**ABOUT THIS EXERCISE**
Select from the records below every line that has the word "right" in it.

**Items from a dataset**

━━━━━━━━━━━━━━━━━━━━━━━━━━━━━━

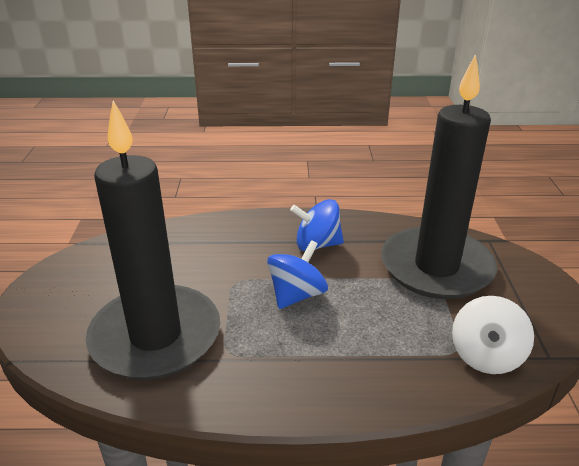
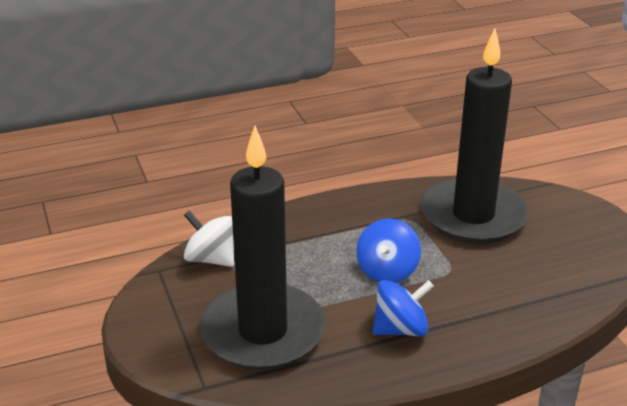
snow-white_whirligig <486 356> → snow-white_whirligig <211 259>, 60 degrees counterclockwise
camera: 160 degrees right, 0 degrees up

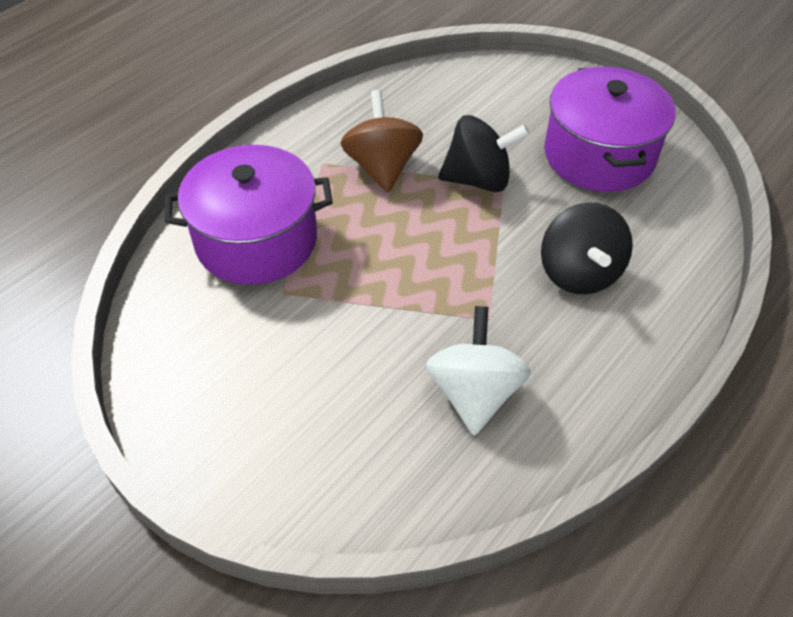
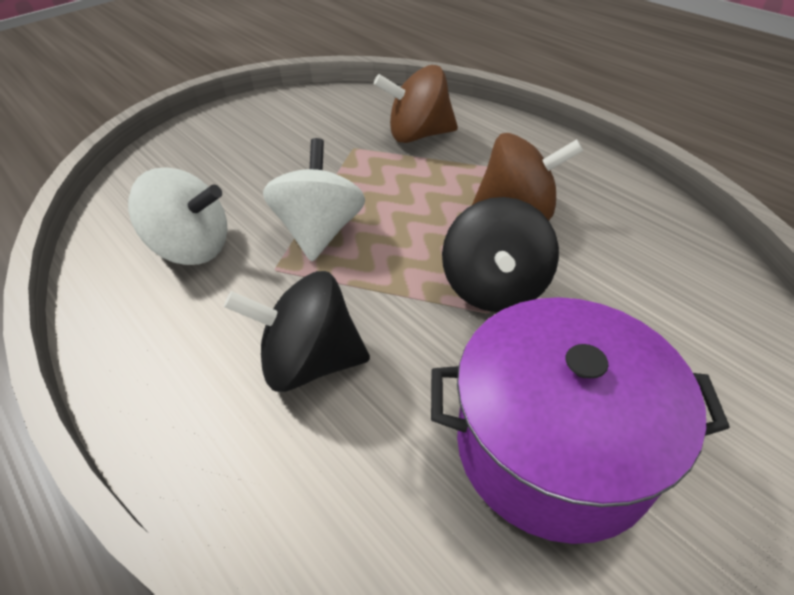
- → snow-white_whirligig <320 231>
purple_cooking_pot <256 240> → russet_whirligig <418 135>
camera: 100 degrees right, 5 degrees down

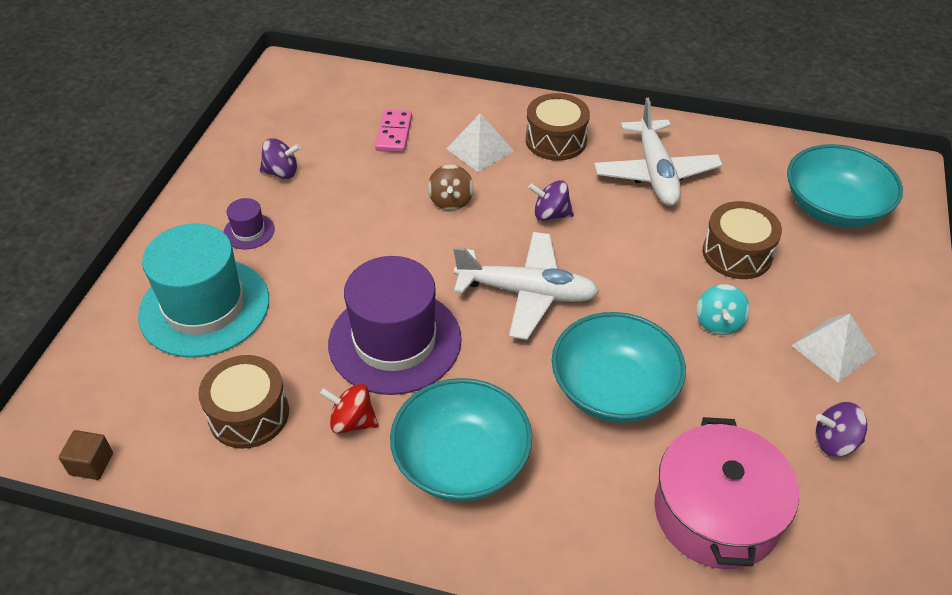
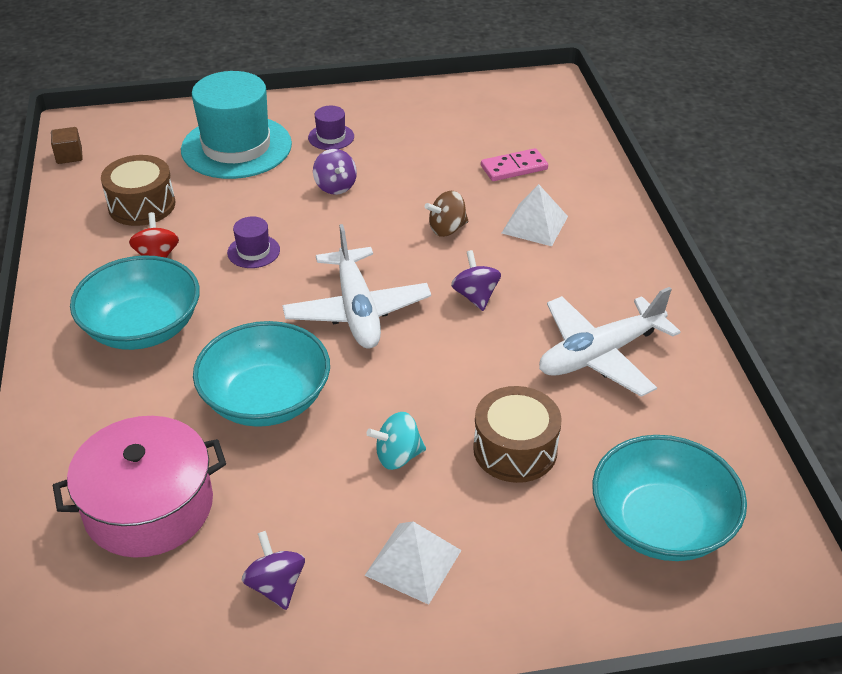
russet_snare_drum <556 140> → -
purple_whirligig <282 172> → purple_whirligig <335 187>, moved
purple_hat <395 341> → purple_hat <253 251>, x0.43
camera: 65 degrees right, 5 degrees down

━━━━━━━━━━━━━━━━━━━━━━━━━━━━━━

**OUTPUT BELOW**
camera: 160 degrees right, 0 degrees up
camera: 100 degrees right, 5 degrees down
camera: 65 degrees right, 5 degrees down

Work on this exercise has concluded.